What you should do :: Convert the entries below into a Markdown table with the columns "Row" and "Line," numbering each line in order and omitting any blank lines. Leave the images out of the table.

Information supplied ::
▼▼▼

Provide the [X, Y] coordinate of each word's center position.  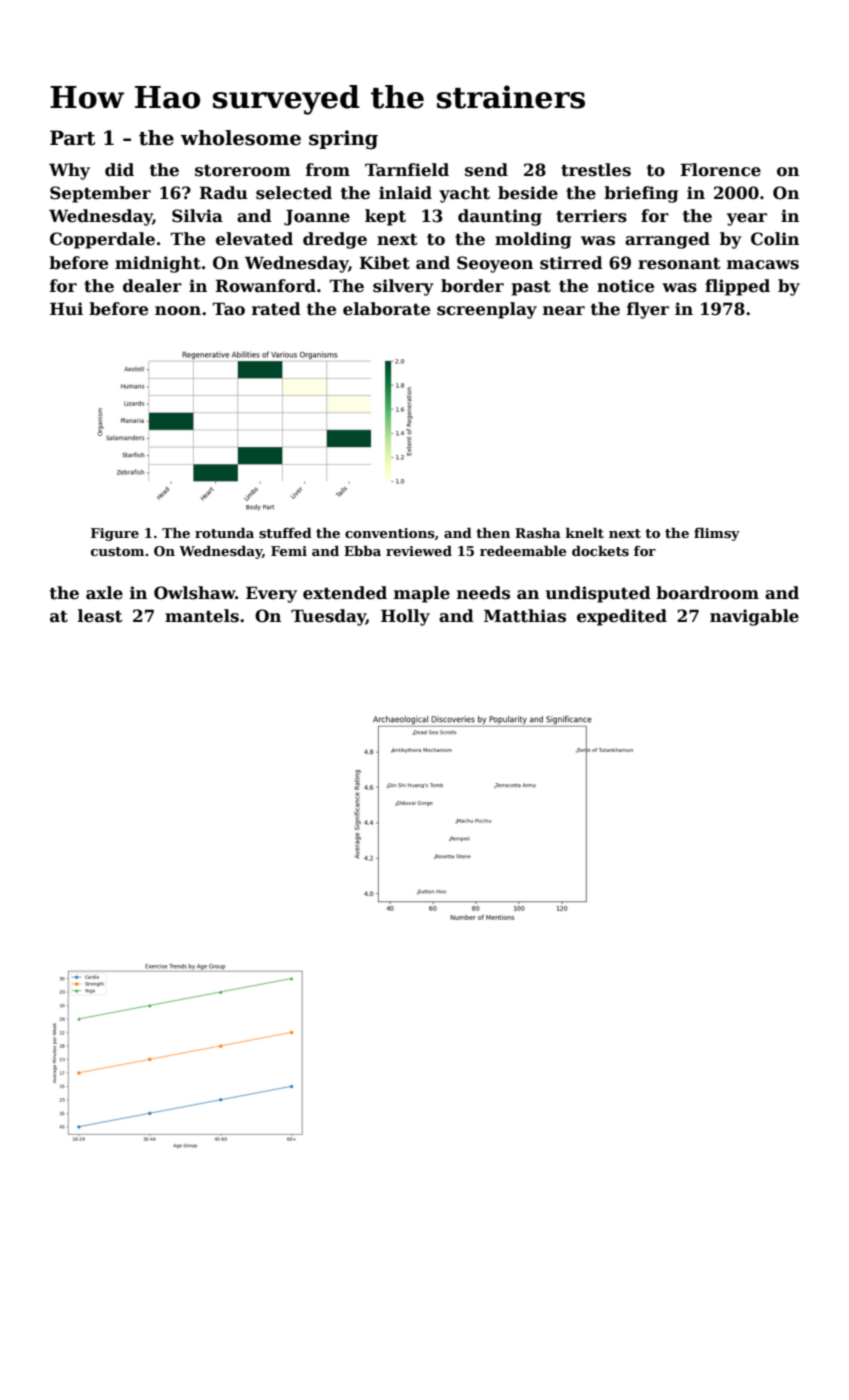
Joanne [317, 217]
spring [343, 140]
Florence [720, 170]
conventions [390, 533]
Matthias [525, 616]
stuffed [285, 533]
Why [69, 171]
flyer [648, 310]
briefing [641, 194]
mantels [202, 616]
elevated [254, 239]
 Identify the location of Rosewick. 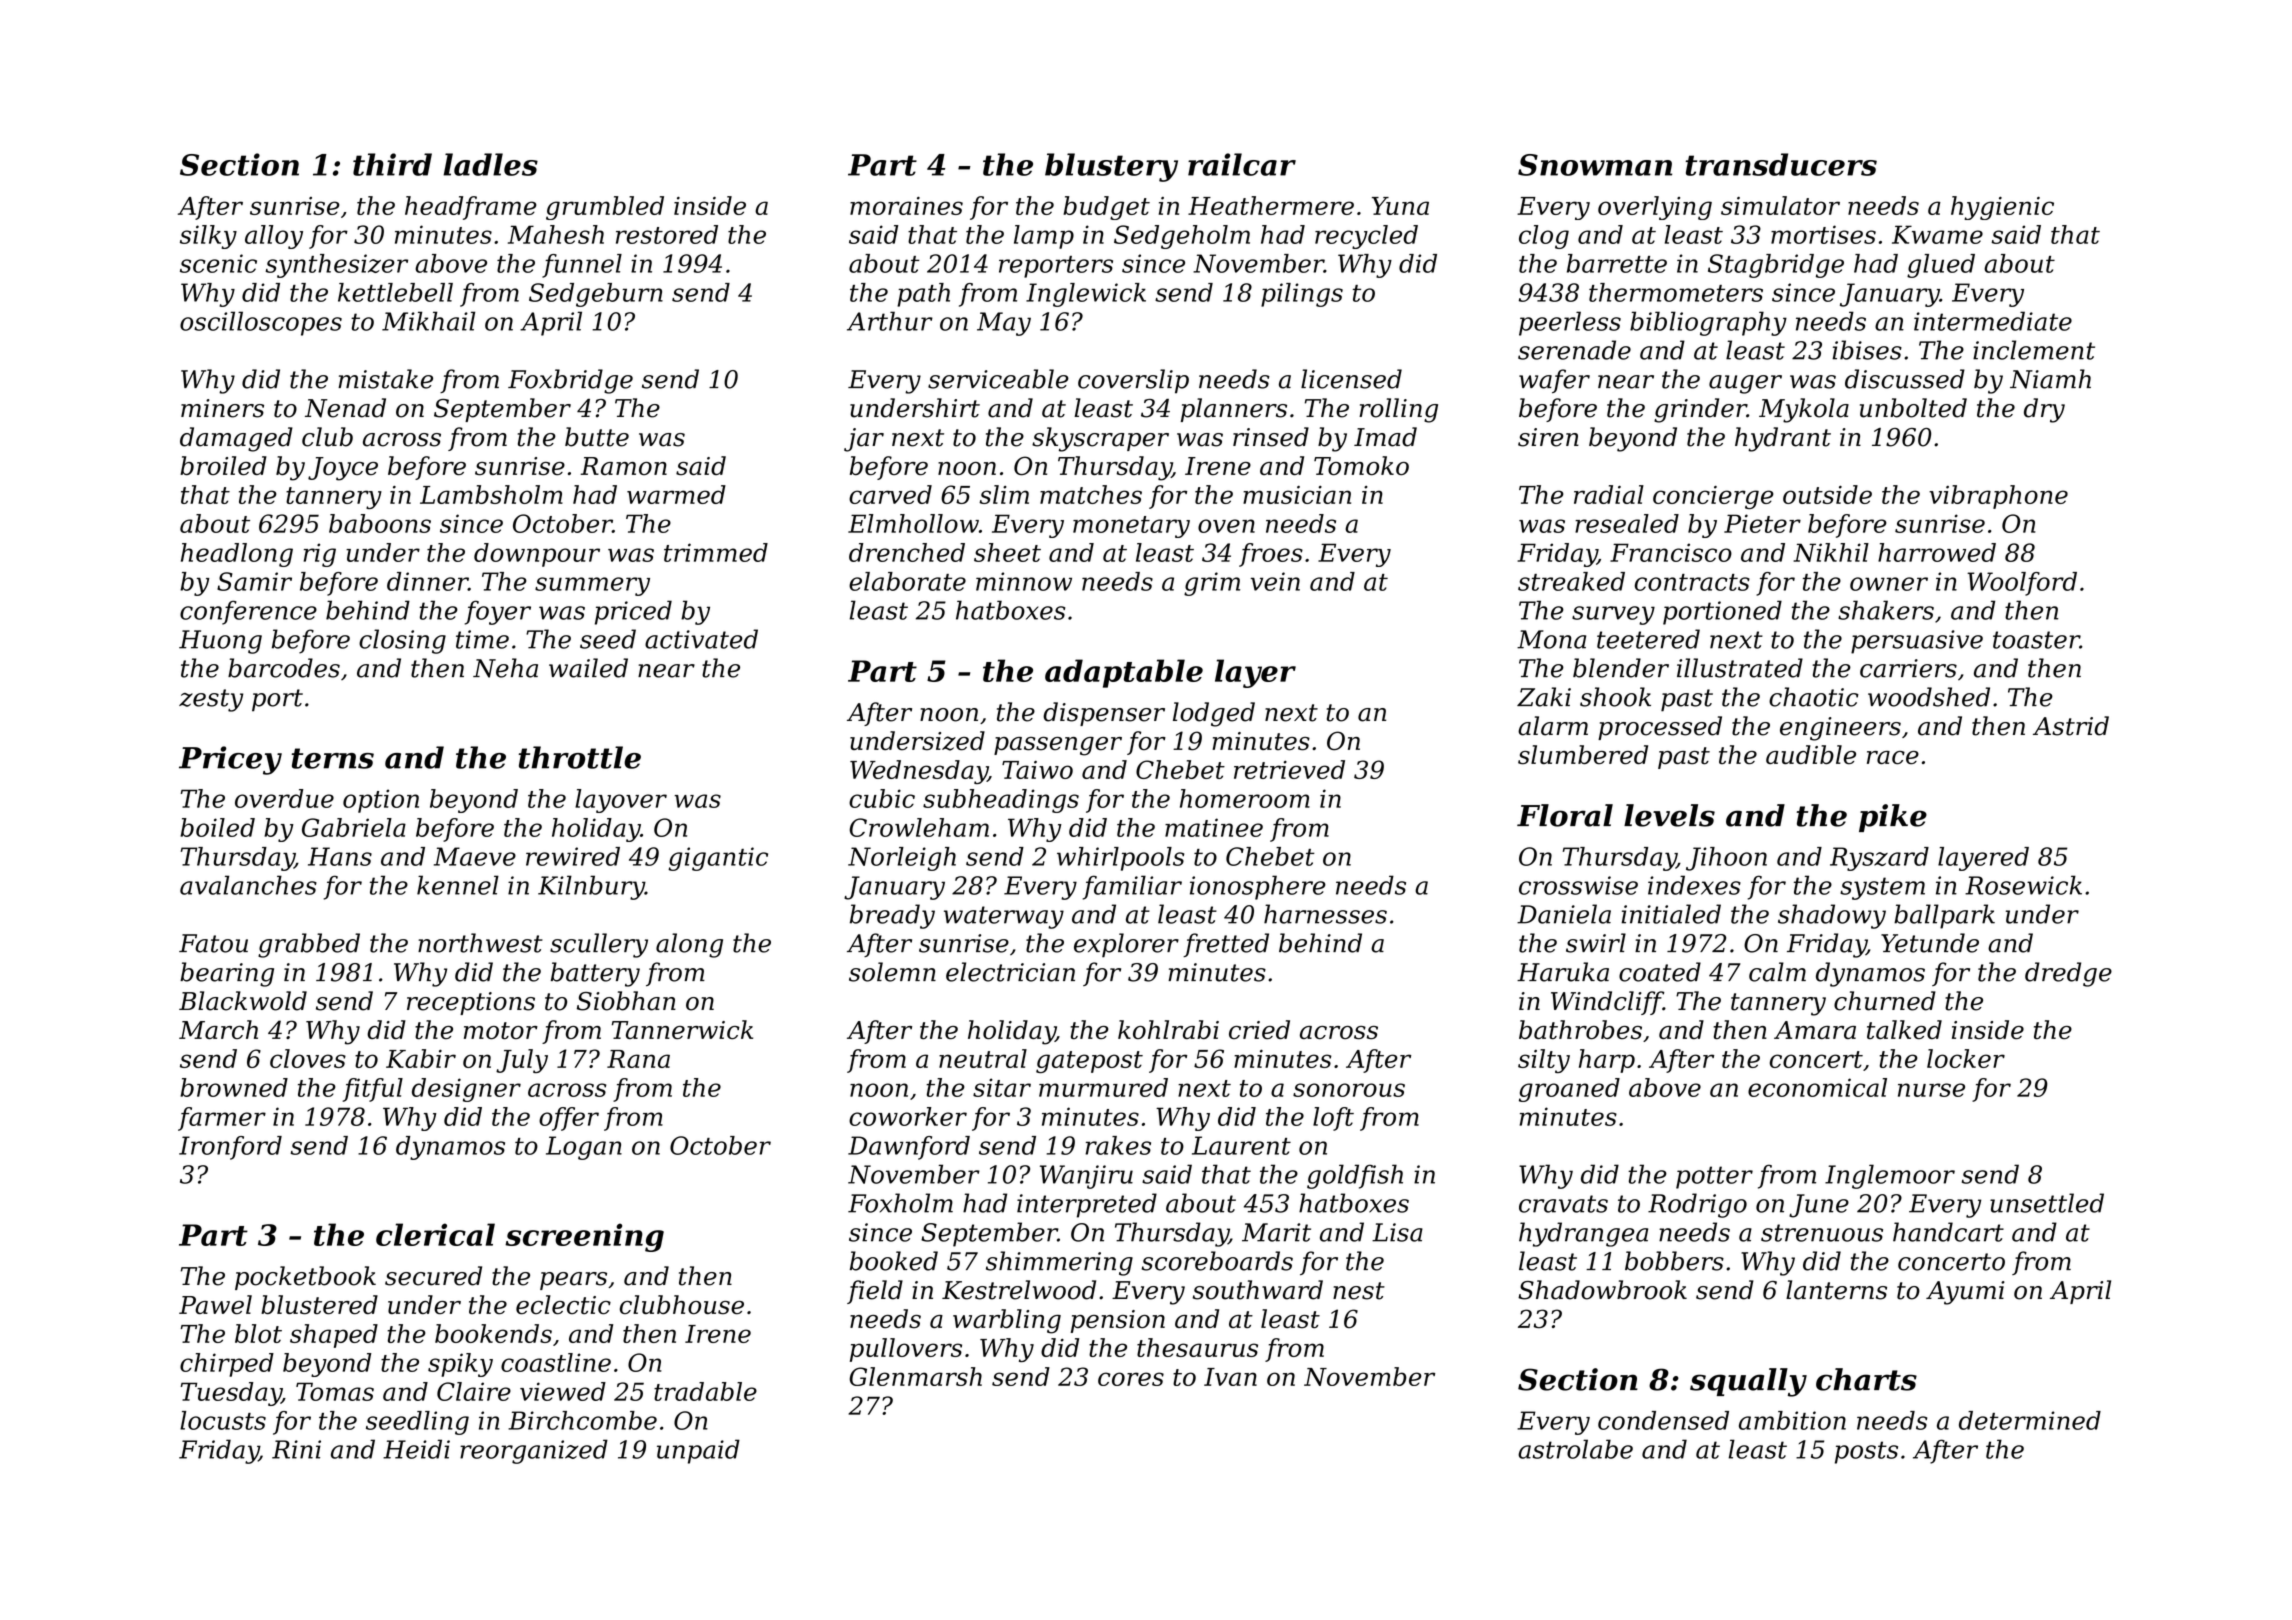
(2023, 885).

▲▲▲

Response to the task ::
| Row | Line |
|---|---|
| 1 | Provide the [X, Y] coordinate of each word's center position.   |
| 2 | Joanne [317, 217] |
| 3 | spring [343, 140] |
| 4 | Florence [720, 170] |
| 5 | conventions [390, 533] |
| 6 | Matthias [525, 616] |
| 7 | stuffed [285, 533] |
| 8 | Why [69, 171] |
| 9 | flyer [648, 310] |
| 10 | briefing [641, 194] |
| 11 | mantels [202, 616] |
| 12 | elevated [254, 239] |
| 13 |  Identify the location of Rosewick.  |
| 14 | (2023, 885). |